[Opening PROVIDED MATERIAL section]

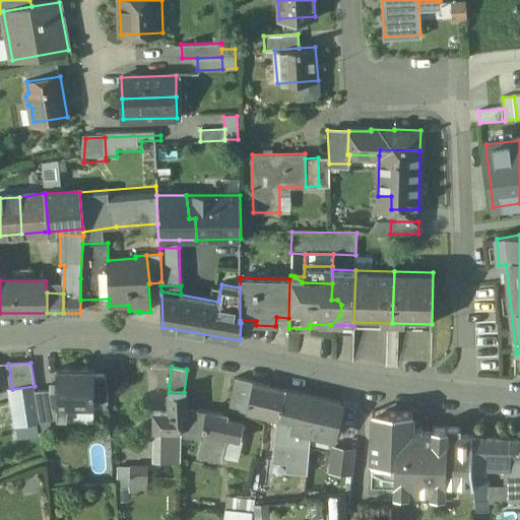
[(93,371),(57,370),(57,385),(57,392),(57,419),(93,419),(93,404),(93,376),(93,371)]
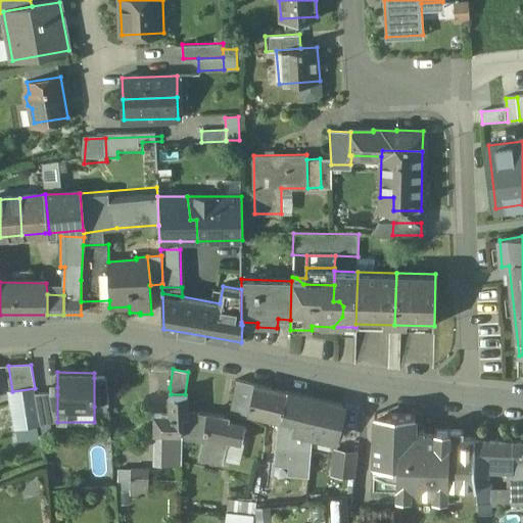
[(107,377),(94,378),(94,407),(109,408),(107,377)]
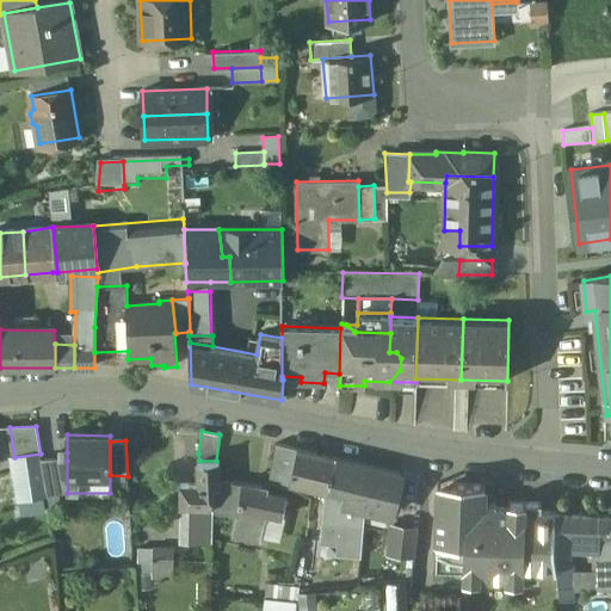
[(297,450),(276,445),(269,485),(288,491),(290,483),(289,483),(297,450)]
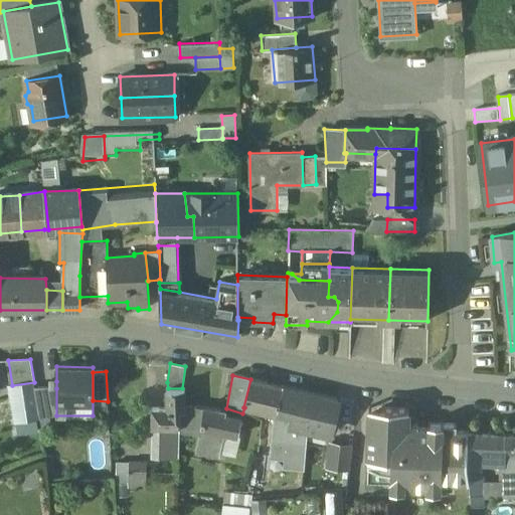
[(283,386),(250,379),(243,407),(244,407),(274,414),(276,415),(276,414),(277,409),(283,386)]
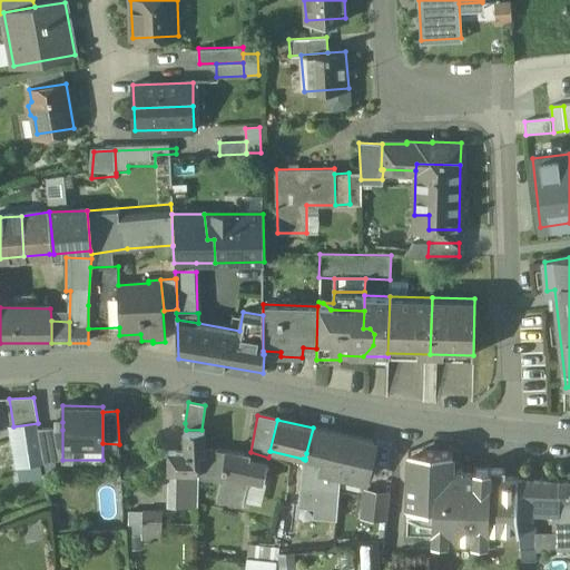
[(13,426),(11,426),(18,468),(45,463),(39,428),(38,423),(13,426)]
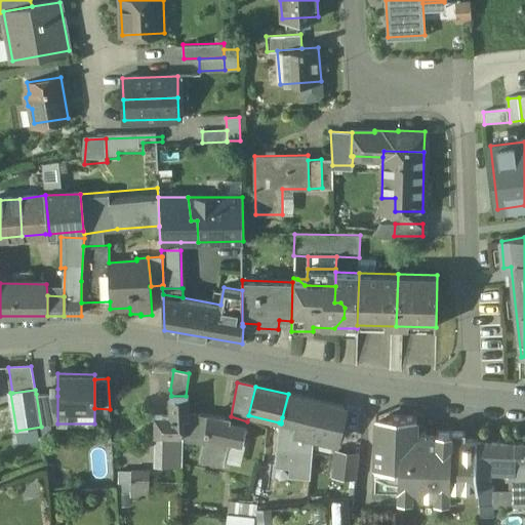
[(51,394),(36,394),(41,427),(57,423),(57,396),(51,396),(51,394)]
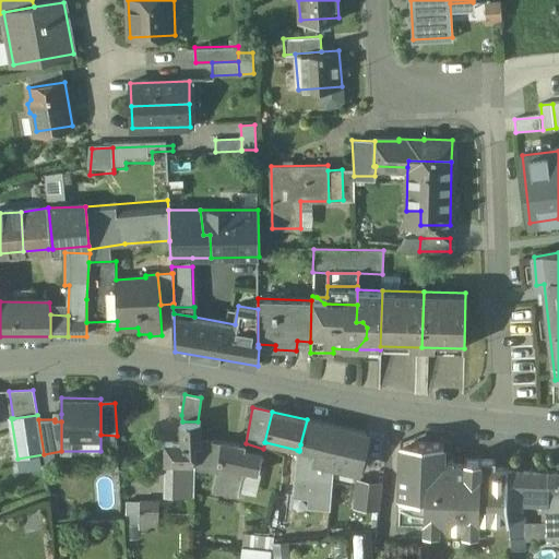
[(330,425),(307,419),(300,444),(317,449),(322,451),(326,436),(329,429),(330,425)]
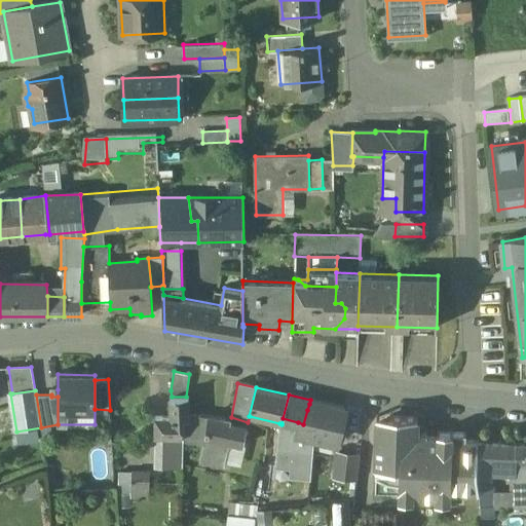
[(172,397),(170,397),(171,417),(155,417),(155,436),(172,436),(183,436),(184,418),(190,418),(190,414),(189,397),(172,397)]
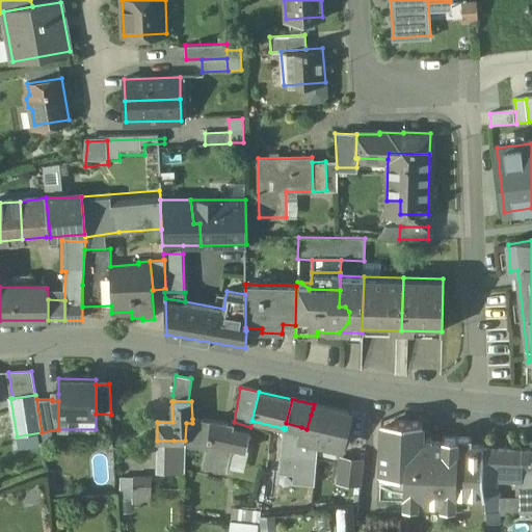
[(349,414),(314,404),(313,408),(318,410),(317,416),(324,418),(320,432),(318,444),(341,448),(349,414)]
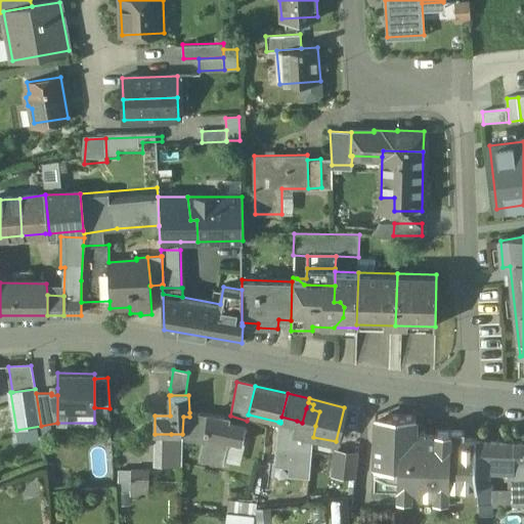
[(312,409),(306,408),(302,423),(315,426),(319,411),(312,409)]
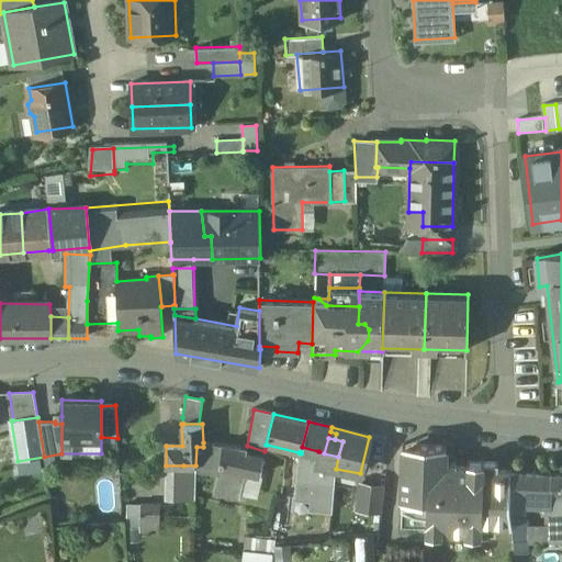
[(222,446),(203,442),(203,447),(197,447),(195,465),(195,470),(216,474),(217,473),(222,446)]
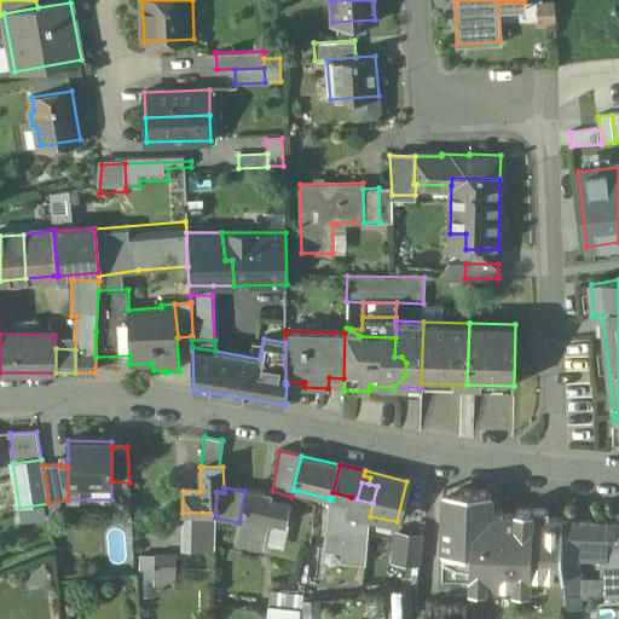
[(502,512),(491,512),(491,492),(444,490),(441,561),(456,567),(469,570),(469,589),(487,590),(487,585),(513,586),(513,591),(531,591),(531,588),(547,588),(547,580),(562,580),(560,557),(561,520),(549,520),(549,510),(515,509),(515,516),(502,516),(502,512)]
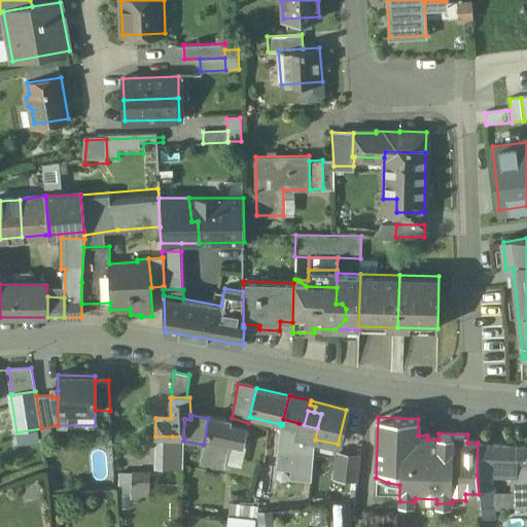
[(246,428),(230,424),(231,422),(208,418),(204,444),(229,450),(230,443),(243,445),(246,428)]
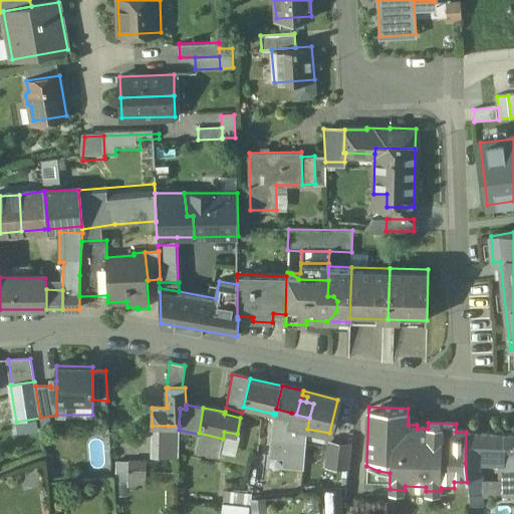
[(291,413),(276,409),(275,414),(275,415),(273,414),(269,457),(283,458),(282,467),(303,469),(307,429),(288,423),(291,413)]
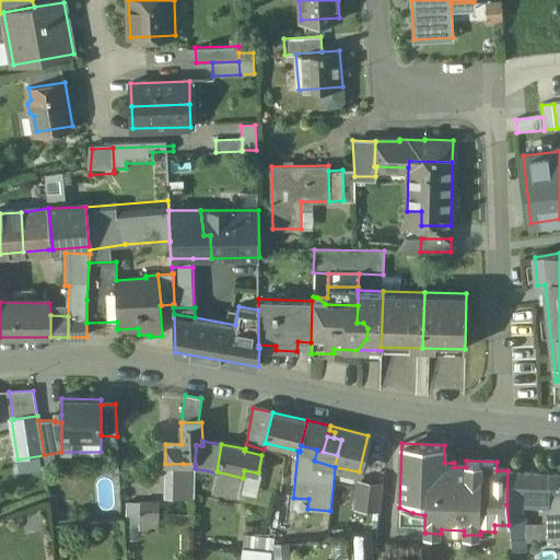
[(323,452),(317,450),(314,461),(335,467),(337,455),(323,452)]
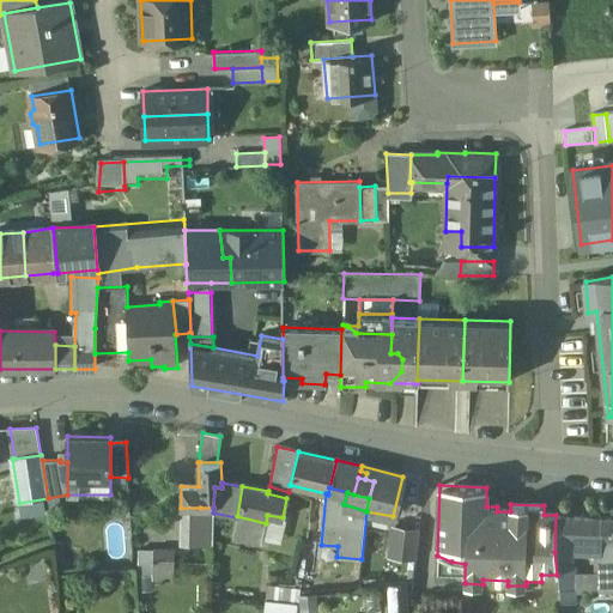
[(19,503),(22,519),(50,514),(48,498),(19,503)]
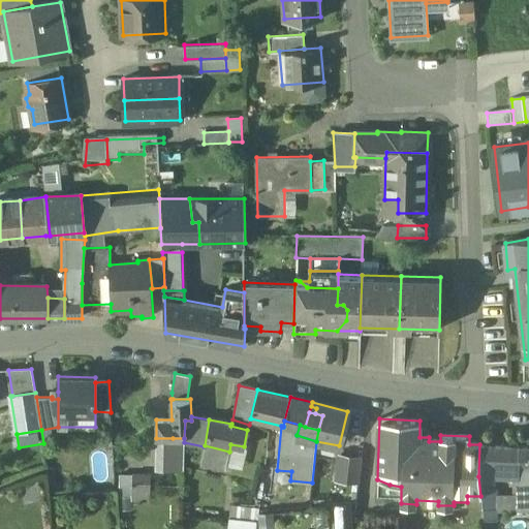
[(184,438),(173,438),(173,442),(172,459),(184,459),(184,442),(184,438)]
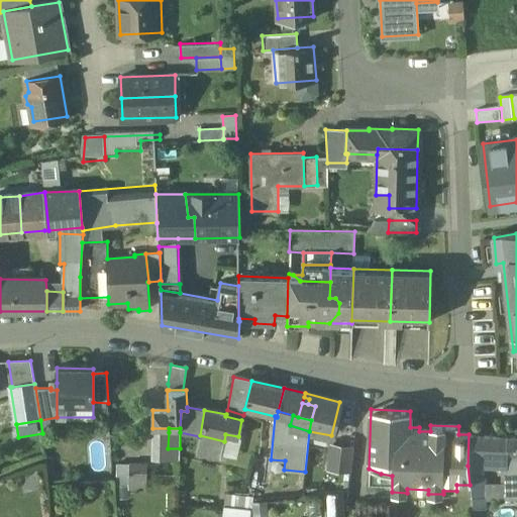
[(169,432),(156,432),(153,448),(168,448),(169,432)]
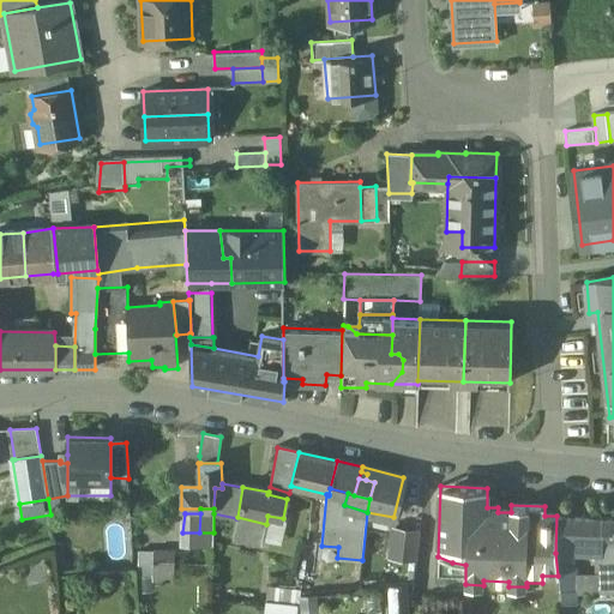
[(601,518),(558,516),(558,553),(558,558),(573,558),(573,549),(575,541),(600,543),(602,543),(601,518)]
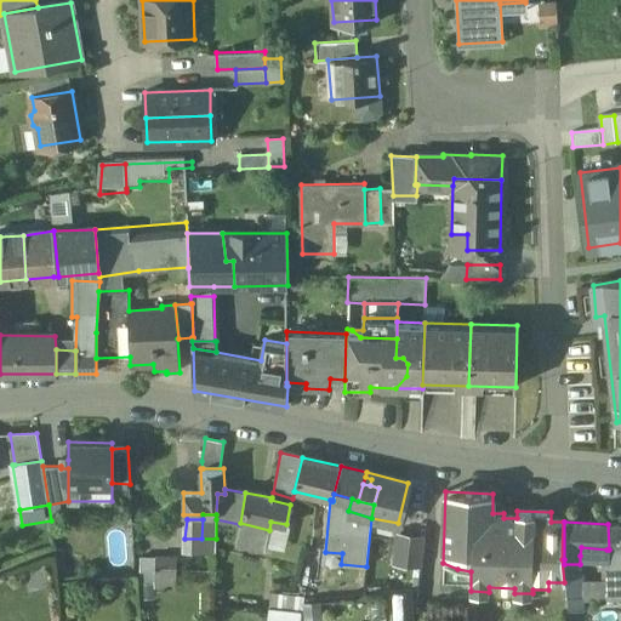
[(269,530),(240,523),(239,524),(235,543),(265,551),(269,530)]
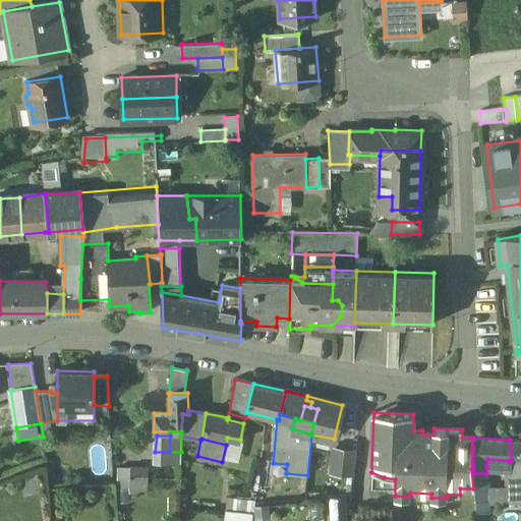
[(520,440),(510,440),(511,461),(520,461),(520,440)]
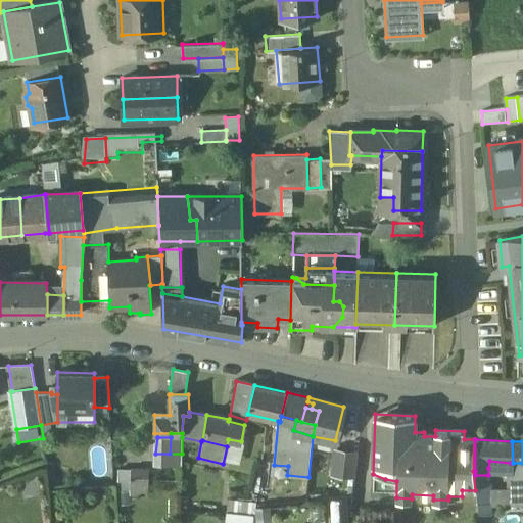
[(330,446),(327,474),(352,476),(355,448),(330,446)]
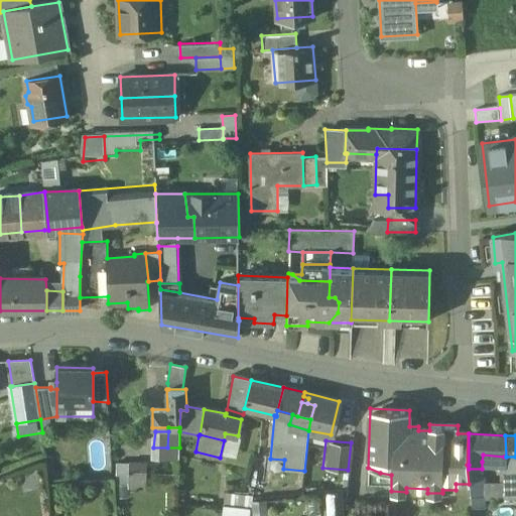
[(266,447),(259,446),(257,457),(265,458),(266,447)]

[Closing PROVIDED MATERIAL section]

TASK OBJECTIVE: In the entries above, find the line containing "[(107,377),(94,378),(94,407),(109,408),(107,377)]" and the line containing "[(51,394),(36,394),(41,427),(57,423),(57,396),(51,396),(51,394)]", then copy both and every line between them exactly, without any picture.

SOLUTION TO THE EXERCISE:
[(107,377),(94,378),(94,407),(109,408),(107,377)]
[(297,450),(276,445),(269,485),(288,491),(290,483),(289,483),(297,450)]
[(283,386),(250,379),(243,407),(244,407),(274,414),(276,415),(276,414),(277,409),(283,386)]
[(13,426),(11,426),(18,468),(45,463),(39,428),(38,423),(13,426)]
[(51,394),(36,394),(41,427),(57,423),(57,396),(51,396),(51,394)]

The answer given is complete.